> **Instructions for the task**:
Retype, word for word, every line of the records below starting at the one that contains "(191, 214) = (124, 179): black" and ending at the one that contains "(631, 391) = (553, 247): none -> pink gift"; include both of those lines and nothing more.

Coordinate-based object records
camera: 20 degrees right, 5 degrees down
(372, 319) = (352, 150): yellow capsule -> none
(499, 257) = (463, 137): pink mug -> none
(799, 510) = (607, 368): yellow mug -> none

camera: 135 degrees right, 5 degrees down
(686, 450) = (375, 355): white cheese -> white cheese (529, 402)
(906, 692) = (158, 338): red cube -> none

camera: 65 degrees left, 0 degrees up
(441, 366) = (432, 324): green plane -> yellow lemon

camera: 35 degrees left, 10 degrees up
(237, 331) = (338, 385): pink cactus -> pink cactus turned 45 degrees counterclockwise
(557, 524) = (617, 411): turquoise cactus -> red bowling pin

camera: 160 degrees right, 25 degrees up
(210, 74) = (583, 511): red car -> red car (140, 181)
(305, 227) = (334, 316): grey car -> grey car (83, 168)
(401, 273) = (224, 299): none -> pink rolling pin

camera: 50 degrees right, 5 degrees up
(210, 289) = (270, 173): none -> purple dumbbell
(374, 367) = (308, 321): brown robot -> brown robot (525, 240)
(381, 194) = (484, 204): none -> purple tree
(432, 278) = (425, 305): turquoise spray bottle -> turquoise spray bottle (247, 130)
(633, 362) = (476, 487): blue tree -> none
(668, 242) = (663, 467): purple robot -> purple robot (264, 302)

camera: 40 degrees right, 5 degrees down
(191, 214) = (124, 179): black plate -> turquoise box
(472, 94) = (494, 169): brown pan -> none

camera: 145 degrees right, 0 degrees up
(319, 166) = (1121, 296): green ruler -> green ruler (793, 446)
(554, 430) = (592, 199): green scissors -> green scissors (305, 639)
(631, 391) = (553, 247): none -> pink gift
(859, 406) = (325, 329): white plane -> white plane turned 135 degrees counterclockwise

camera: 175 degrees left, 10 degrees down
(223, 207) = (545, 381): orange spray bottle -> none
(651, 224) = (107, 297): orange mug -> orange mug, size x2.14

> **Answer to the exercise**:
(191, 214) = (124, 179): black plate -> turquoise box
(472, 94) = (494, 169): brown pan -> none

camera: 145 degrees right, 0 degrees up
(319, 166) = (1121, 296): green ruler -> green ruler (793, 446)
(554, 430) = (592, 199): green scissors -> green scissors (305, 639)
(631, 391) = (553, 247): none -> pink gift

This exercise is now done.